→ Task instructions:
All the records that follow need to be reproduced exactly. Omit the images.

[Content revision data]
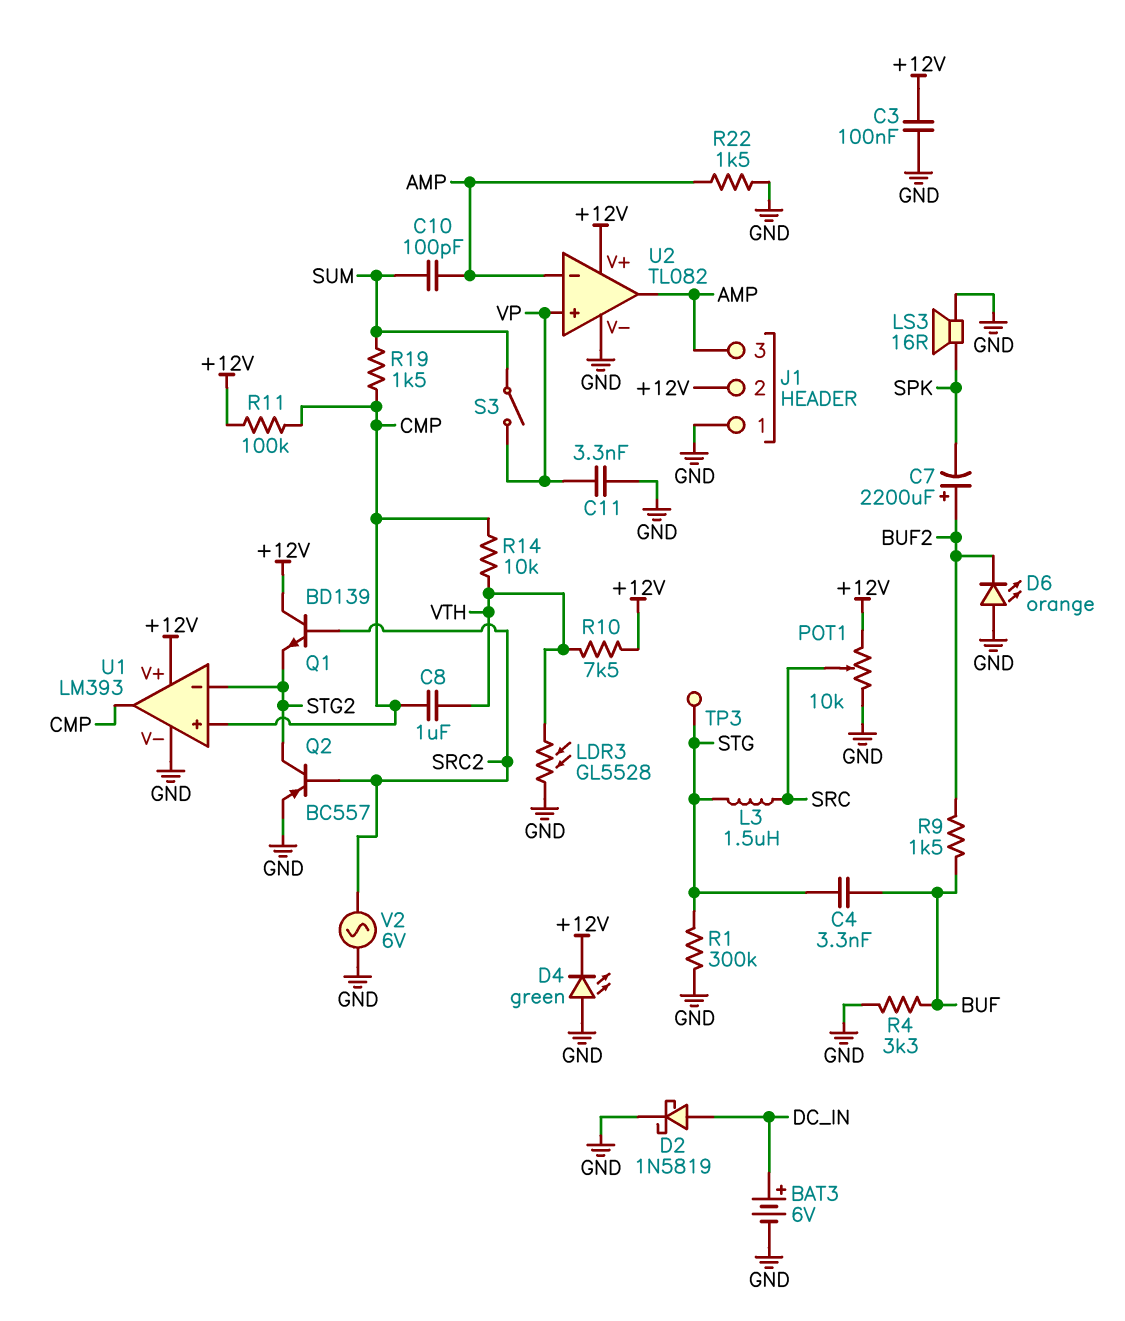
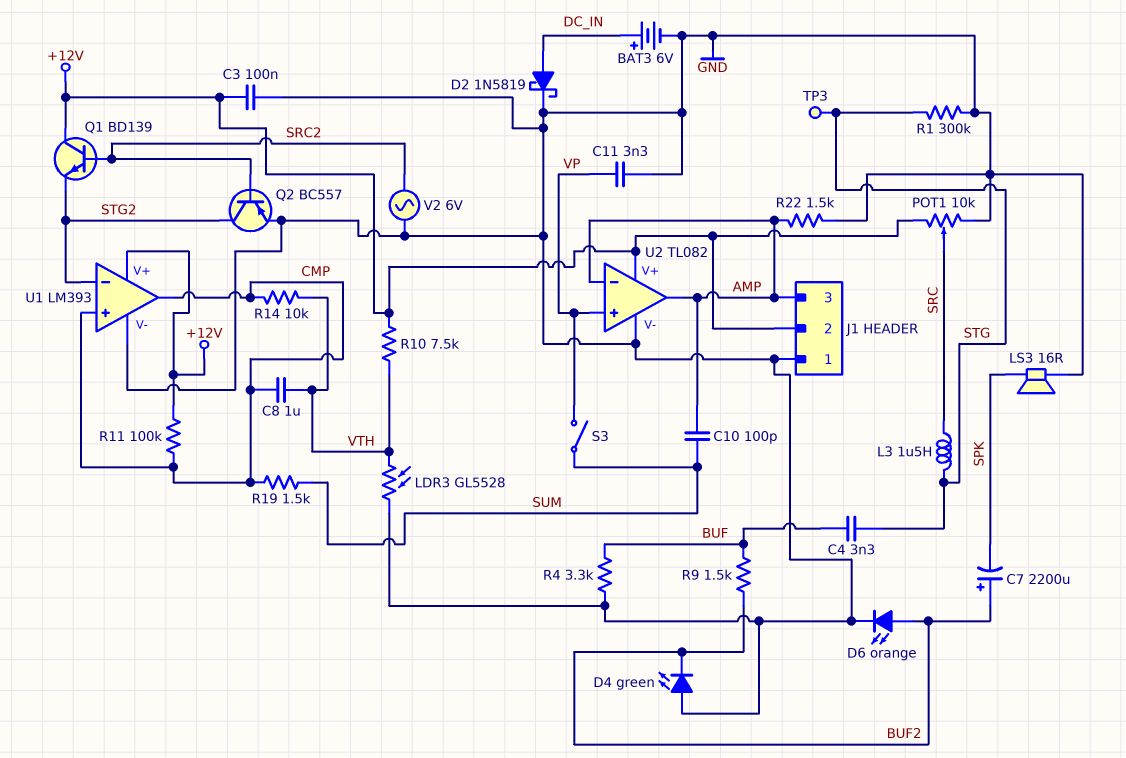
D4: LED green (A GND, K +12V) -> LED green (A GND, K BUF2)
D6: LED orange (A GND, K BUF2) -> LED orange (A BUF2, K GND)

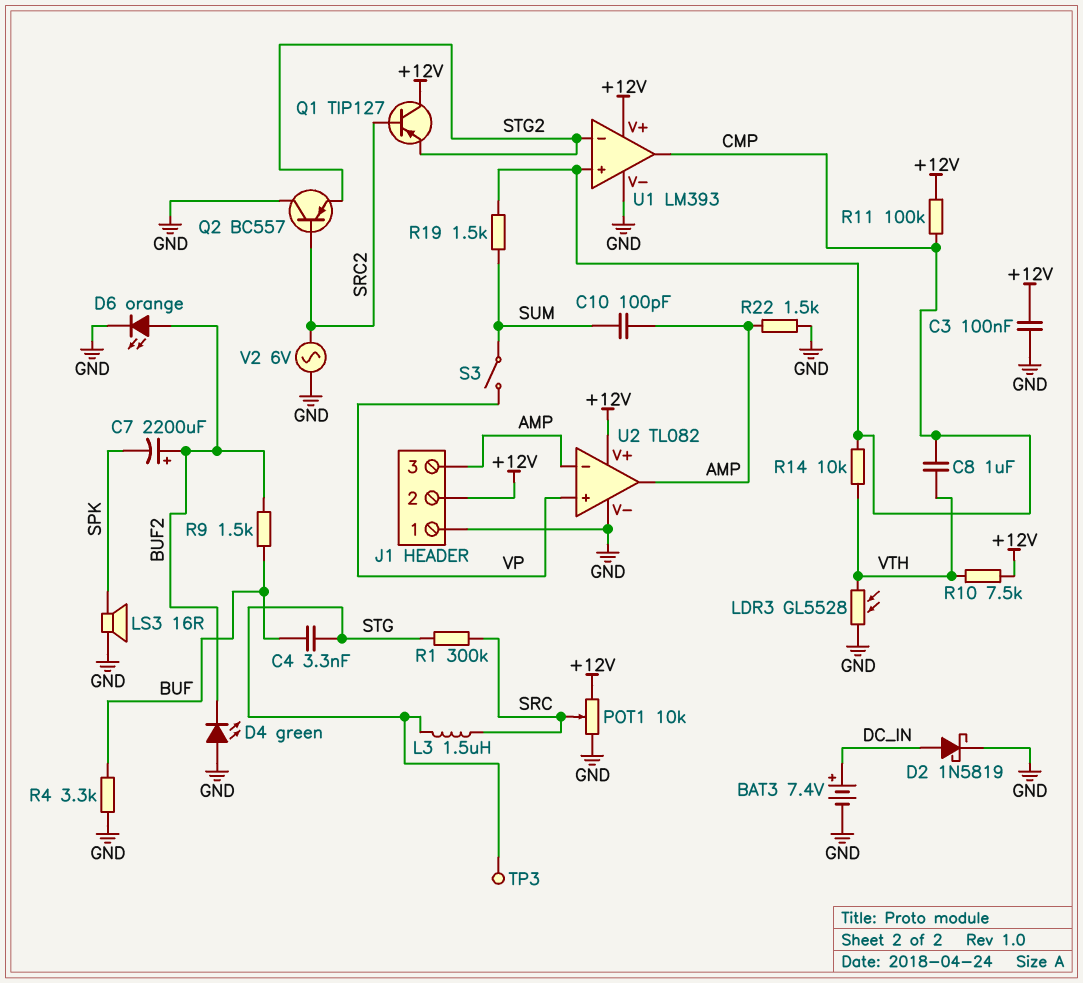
BAT3: 6V (plus DC_IN, minus GND) -> 7.4V (plus DC_IN, minus GND)
C11: 3.3nF (GND, VP) -> none
Q1: NPN BD139 (B SRC2, C +12V, E STG2) -> PNP TIP127 (B SRC2, C +12V, E STG2)
Q2: PNP BC557 (B SRC2, C STG2, E GND) -> PNP BC557 (B SRC2, C GND, E STG2)
R1: 300k (GND, STG) -> 300k (SRC, STG)

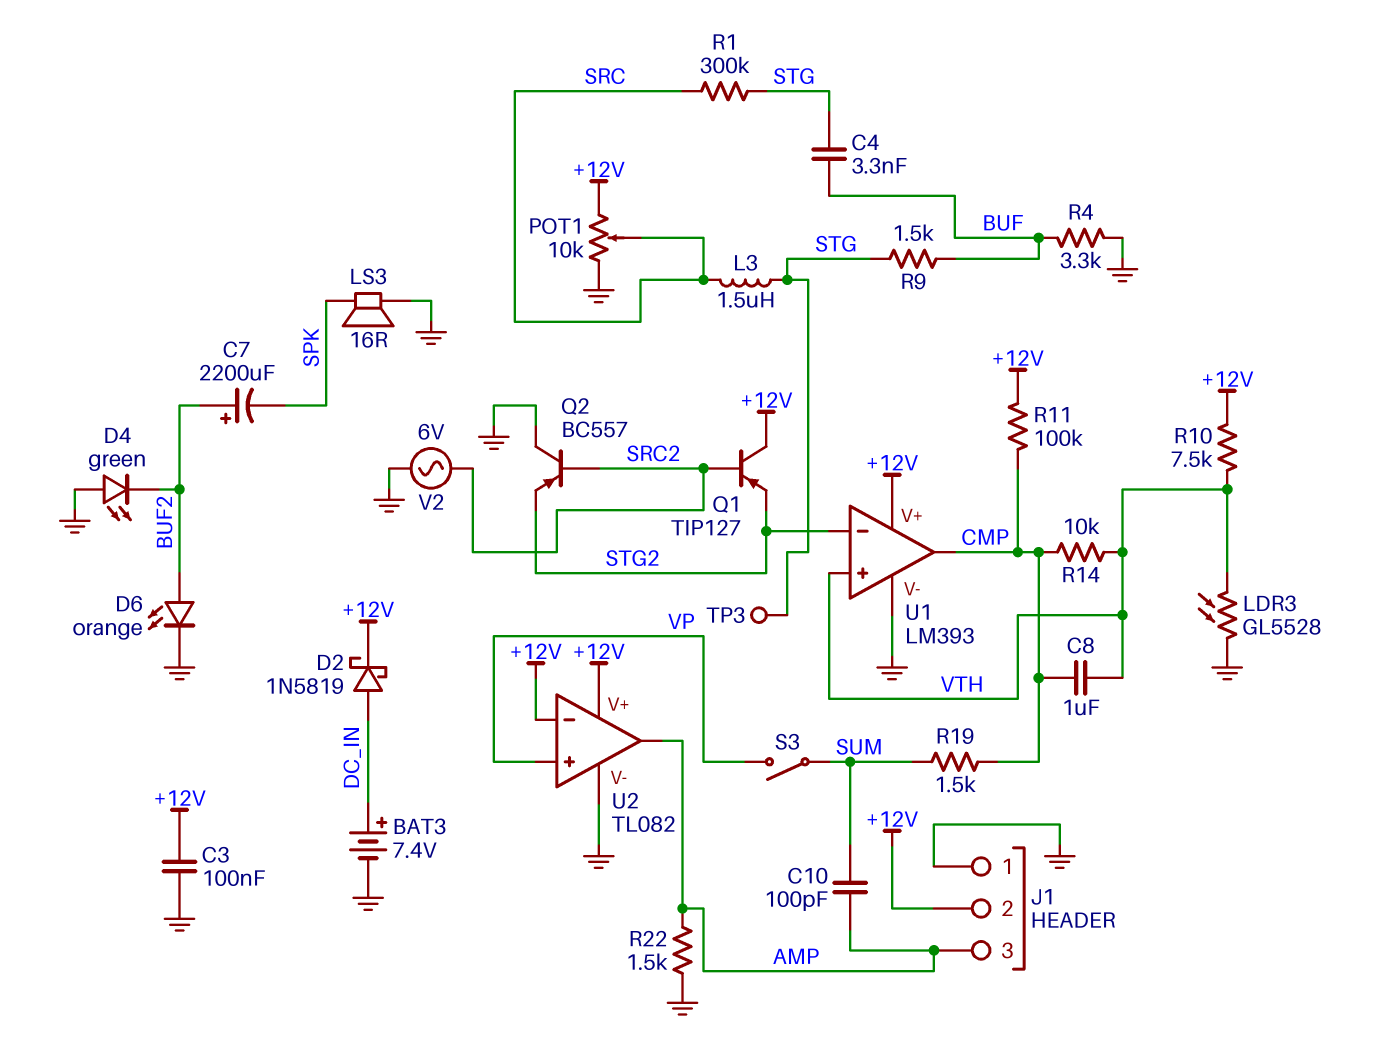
D2: schottky 1N5819 (A DC_IN, K GND) -> schottky 1N5819 (A DC_IN, K +12V)
R9: 1.5k (BUF, BUF2) -> 1.5k (BUF, STG)
U1 pin in+: CMP -> VTH
U2 pin in-: AMP -> +12V

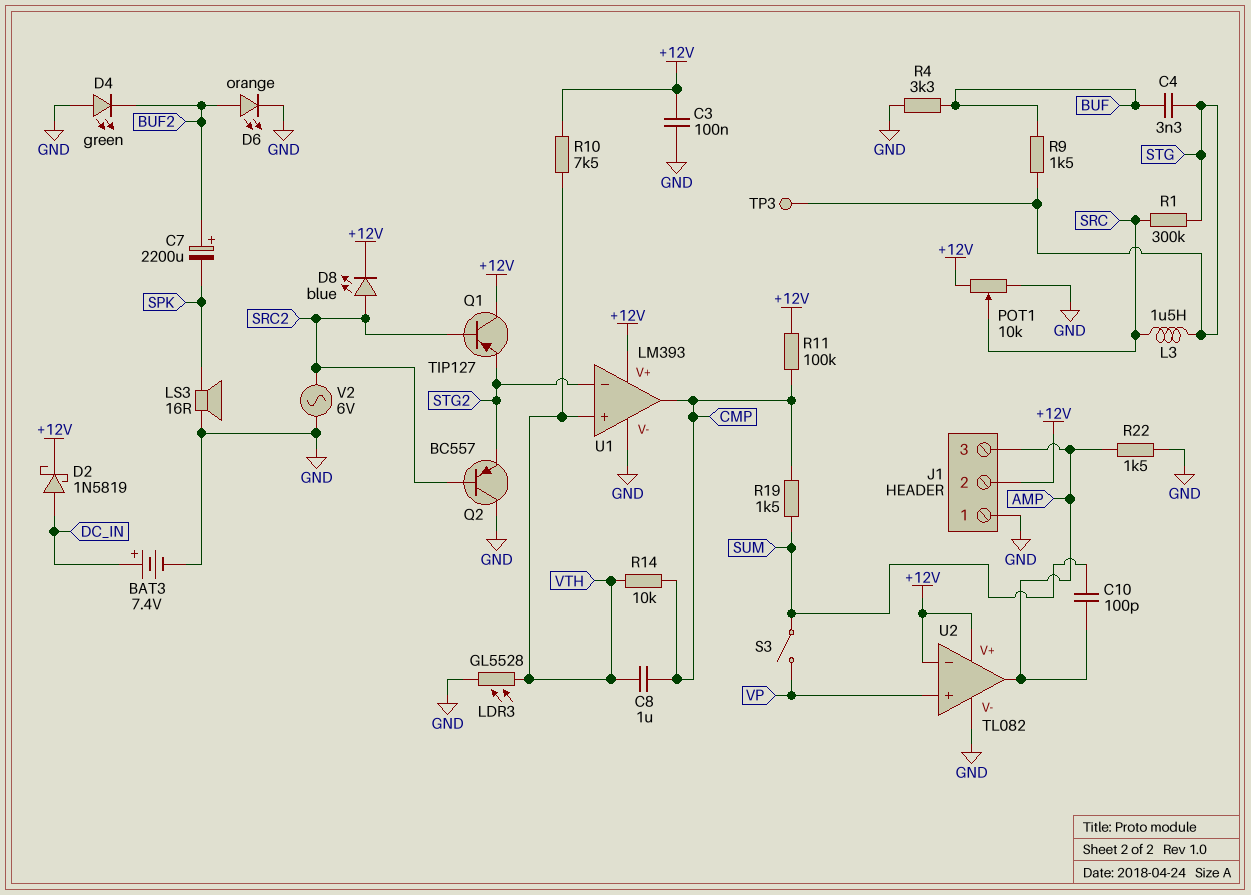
D8: none -> LED blue (A SRC2, K +12V)

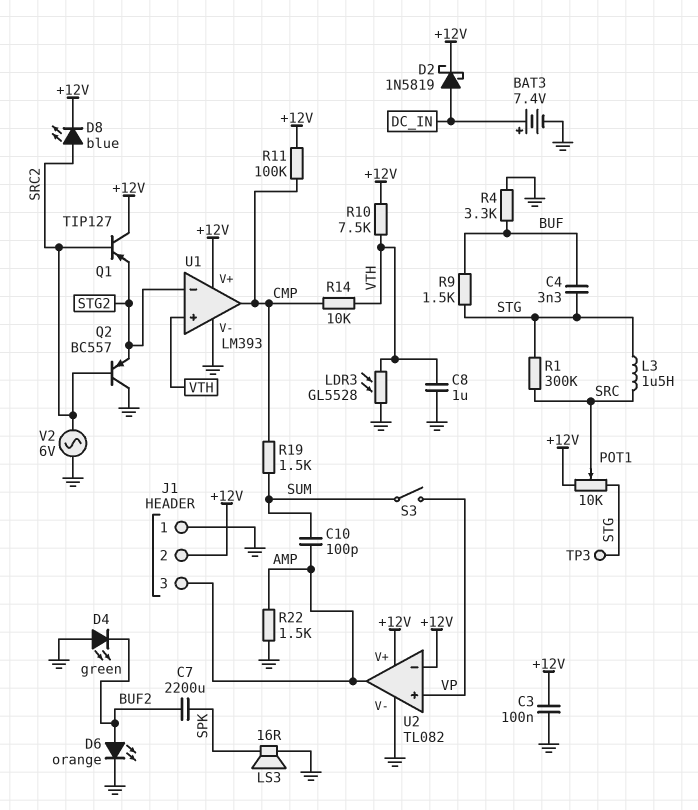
C7: 2200uF (plus BUF2, minus SPK) -> 2200uF (BUF2, SPK)
C8: 1uF (CMP, VTH) -> 1uF (GND, VTH)
POT1: 10k (+12V, GND, wiper SRC) -> 10k (+12V, STG, wiper SRC)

→ Exercise result:
D4: LED green (A GND, K +12V) -> LED green (A GND, K BUF2)
D6: LED orange (A GND, K BUF2) -> LED orange (A BUF2, K GND)

BAT3: 6V (plus DC_IN, minus GND) -> 7.4V (plus DC_IN, minus GND)
C11: 3.3nF (GND, VP) -> none
Q1: NPN BD139 (B SRC2, C +12V, E STG2) -> PNP TIP127 (B SRC2, C +12V, E STG2)
Q2: PNP BC557 (B SRC2, C STG2, E GND) -> PNP BC557 (B SRC2, C GND, E STG2)
R1: 300k (GND, STG) -> 300k (SRC, STG)

D2: schottky 1N5819 (A DC_IN, K GND) -> schottky 1N5819 (A DC_IN, K +12V)
R9: 1.5k (BUF, BUF2) -> 1.5k (BUF, STG)
U1 pin in+: CMP -> VTH
U2 pin in-: AMP -> +12V

D8: none -> LED blue (A SRC2, K +12V)

C7: 2200uF (plus BUF2, minus SPK) -> 2200uF (BUF2, SPK)
C8: 1uF (CMP, VTH) -> 1uF (GND, VTH)
POT1: 10k (+12V, GND, wiper SRC) -> 10k (+12V, STG, wiper SRC)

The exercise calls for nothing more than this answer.